# What the task asks
Scan the records for the string "AGND" and state how many lines contain it, using the number alone.

# Records for this task
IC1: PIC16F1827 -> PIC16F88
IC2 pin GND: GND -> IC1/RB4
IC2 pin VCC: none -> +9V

* * *

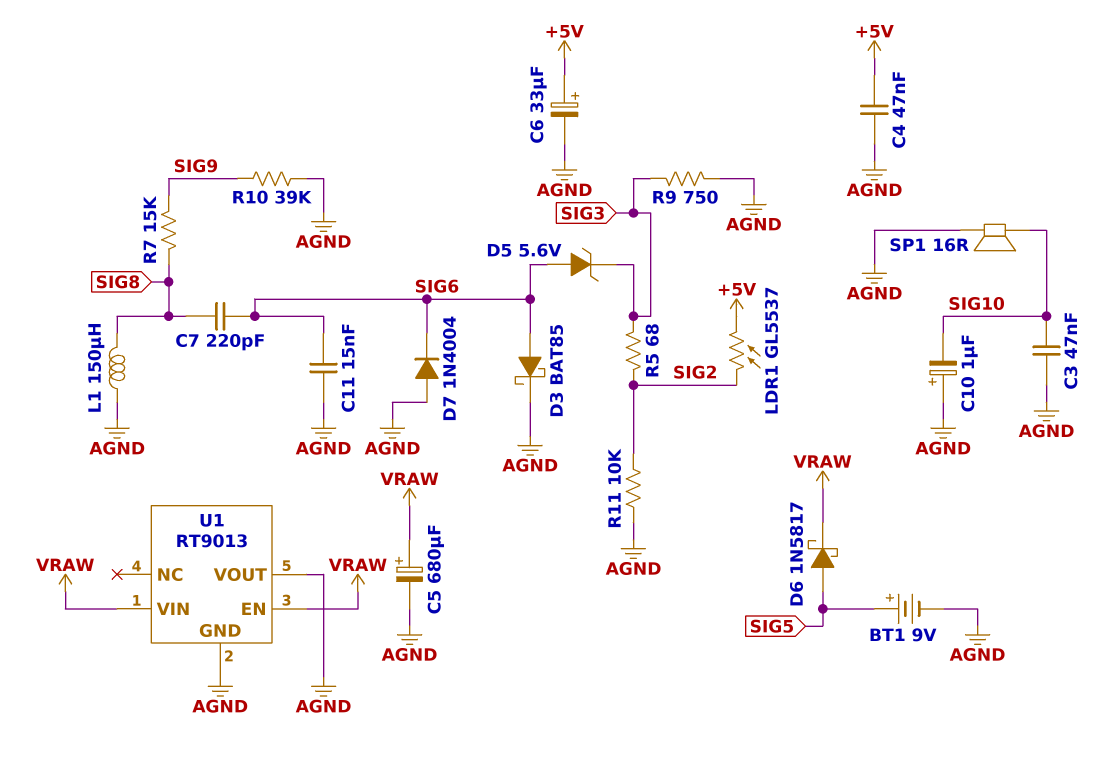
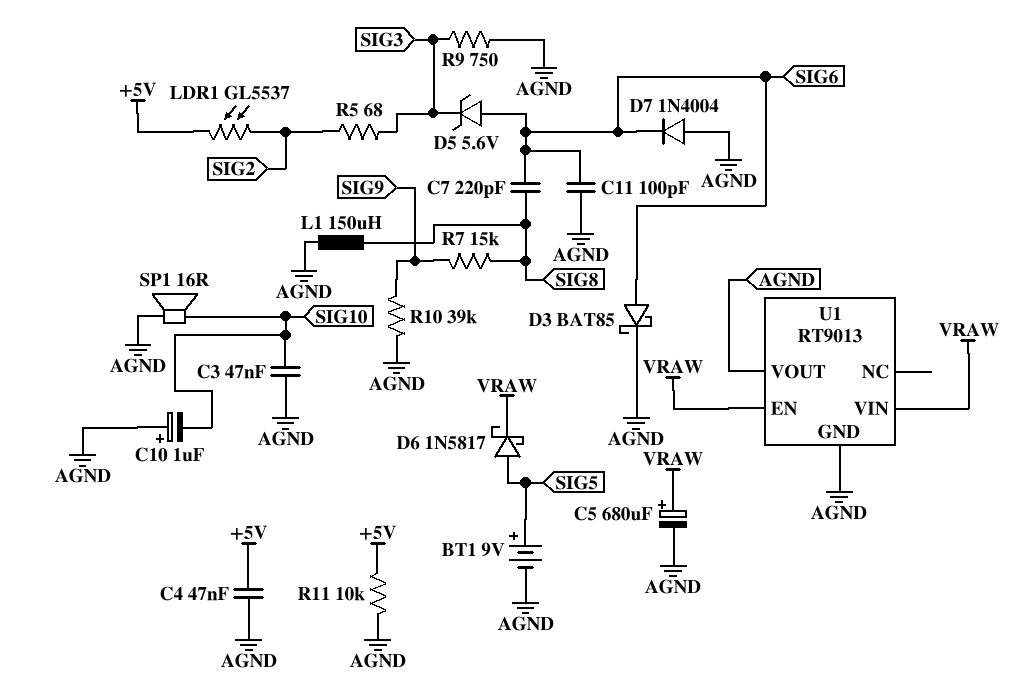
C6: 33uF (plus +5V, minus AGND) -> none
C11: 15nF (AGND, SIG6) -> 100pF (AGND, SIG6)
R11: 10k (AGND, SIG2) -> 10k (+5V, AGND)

# Output for this exercise
3